#### REQUIRED ACTION
Look through the records below for the line holding "(241, 472) = (386, 364): brown". Write it out exactly, with each following line through the line holding "(470, 195) = (348, 227): orange".

#### SUPPLIED ENTRIES
● ● ● ● ● ● ●
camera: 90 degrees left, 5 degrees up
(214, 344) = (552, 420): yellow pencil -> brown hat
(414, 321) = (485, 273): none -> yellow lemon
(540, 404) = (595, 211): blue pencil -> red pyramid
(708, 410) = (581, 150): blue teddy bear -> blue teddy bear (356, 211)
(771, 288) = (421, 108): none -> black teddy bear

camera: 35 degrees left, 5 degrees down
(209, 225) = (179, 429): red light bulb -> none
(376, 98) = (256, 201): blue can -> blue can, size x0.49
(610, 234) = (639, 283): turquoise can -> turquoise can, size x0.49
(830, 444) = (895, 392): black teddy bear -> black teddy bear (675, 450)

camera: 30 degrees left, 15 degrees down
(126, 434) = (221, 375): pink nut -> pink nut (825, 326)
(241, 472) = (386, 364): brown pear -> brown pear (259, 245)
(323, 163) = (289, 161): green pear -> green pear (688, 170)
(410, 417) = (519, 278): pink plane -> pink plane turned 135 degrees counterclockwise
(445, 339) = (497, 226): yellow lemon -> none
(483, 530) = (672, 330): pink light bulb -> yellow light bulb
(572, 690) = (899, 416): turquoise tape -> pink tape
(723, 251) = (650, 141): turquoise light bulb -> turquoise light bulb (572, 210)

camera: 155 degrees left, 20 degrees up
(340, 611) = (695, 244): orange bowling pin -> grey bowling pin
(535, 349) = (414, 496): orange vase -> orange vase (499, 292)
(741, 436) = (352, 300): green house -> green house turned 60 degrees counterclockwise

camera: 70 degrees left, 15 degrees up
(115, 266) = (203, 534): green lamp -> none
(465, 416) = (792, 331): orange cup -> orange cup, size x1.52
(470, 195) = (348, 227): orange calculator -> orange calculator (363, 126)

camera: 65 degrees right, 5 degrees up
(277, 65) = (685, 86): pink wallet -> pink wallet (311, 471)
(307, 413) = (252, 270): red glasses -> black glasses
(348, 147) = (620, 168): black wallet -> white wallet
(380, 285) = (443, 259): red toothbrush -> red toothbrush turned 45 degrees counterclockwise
● ● ● ● ● ● ●
#### TASK OUTPUT
(241, 472) = (386, 364): brown pear -> brown pear (259, 245)
(323, 163) = (289, 161): green pear -> green pear (688, 170)
(410, 417) = (519, 278): pink plane -> pink plane turned 135 degrees counterclockwise
(445, 339) = (497, 226): yellow lemon -> none
(483, 530) = (672, 330): pink light bulb -> yellow light bulb
(572, 690) = (899, 416): turquoise tape -> pink tape
(723, 251) = (650, 141): turquoise light bulb -> turquoise light bulb (572, 210)

camera: 155 degrees left, 20 degrees up
(340, 611) = (695, 244): orange bowling pin -> grey bowling pin
(535, 349) = (414, 496): orange vase -> orange vase (499, 292)
(741, 436) = (352, 300): green house -> green house turned 60 degrees counterclockwise

camera: 70 degrees left, 15 degrees up
(115, 266) = (203, 534): green lamp -> none
(465, 416) = (792, 331): orange cup -> orange cup, size x1.52
(470, 195) = (348, 227): orange calculator -> orange calculator (363, 126)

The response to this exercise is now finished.